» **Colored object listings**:
= Beginning of Section =

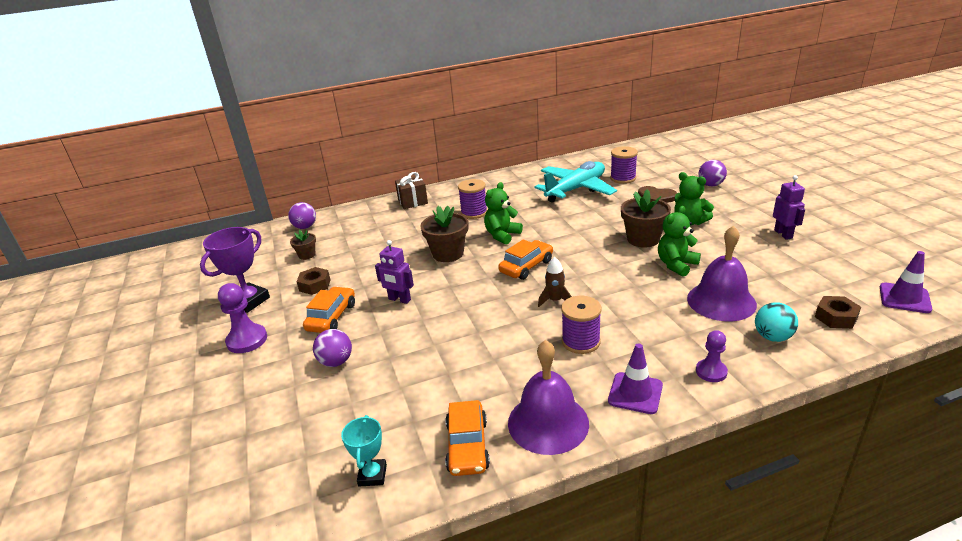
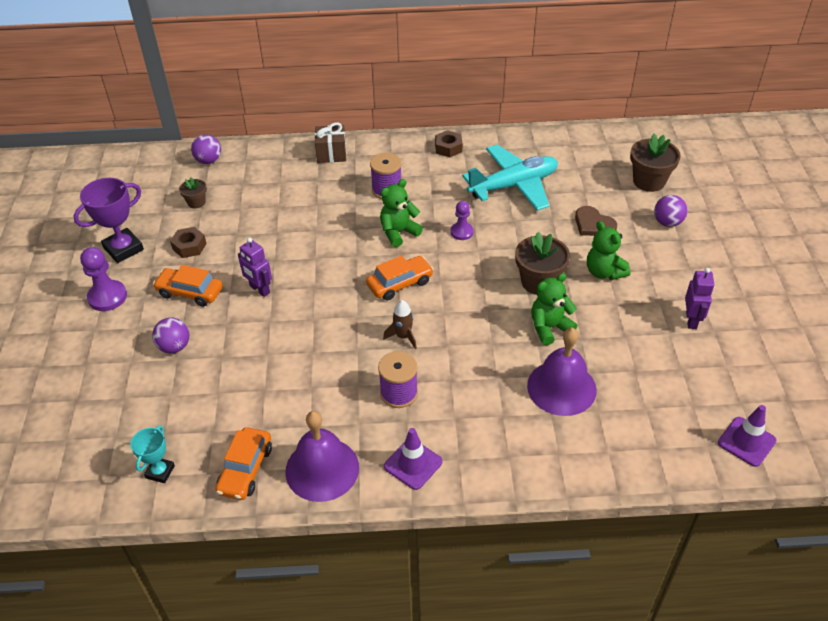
camera: 15 degrees right, 15 degrees up
(332, 317) = (190, 292): orange car -> orange car turned 105 degrees counterclockwise
(448, 254) = (332, 242): brown flower pot -> brown flower pot (649, 181)
(623, 178) = (576, 183): purple spool -> none
(711, 372) = (494, 464): purple pawn -> purple pawn (461, 232)
(772, 337) = (579, 445): turquoise ball -> none
(836, 317) = (658, 442): brown nut -> brown nut (448, 148)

= End of Section =

» **Problem details**: Leave the images behind and write out every entry exactly.

» **Exercise output**:
camera: 15 degrees right, 15 degrees up
(332, 317) = (190, 292): orange car -> orange car turned 105 degrees counterclockwise
(448, 254) = (332, 242): brown flower pot -> brown flower pot (649, 181)
(623, 178) = (576, 183): purple spool -> none
(711, 372) = (494, 464): purple pawn -> purple pawn (461, 232)
(772, 337) = (579, 445): turquoise ball -> none
(836, 317) = (658, 442): brown nut -> brown nut (448, 148)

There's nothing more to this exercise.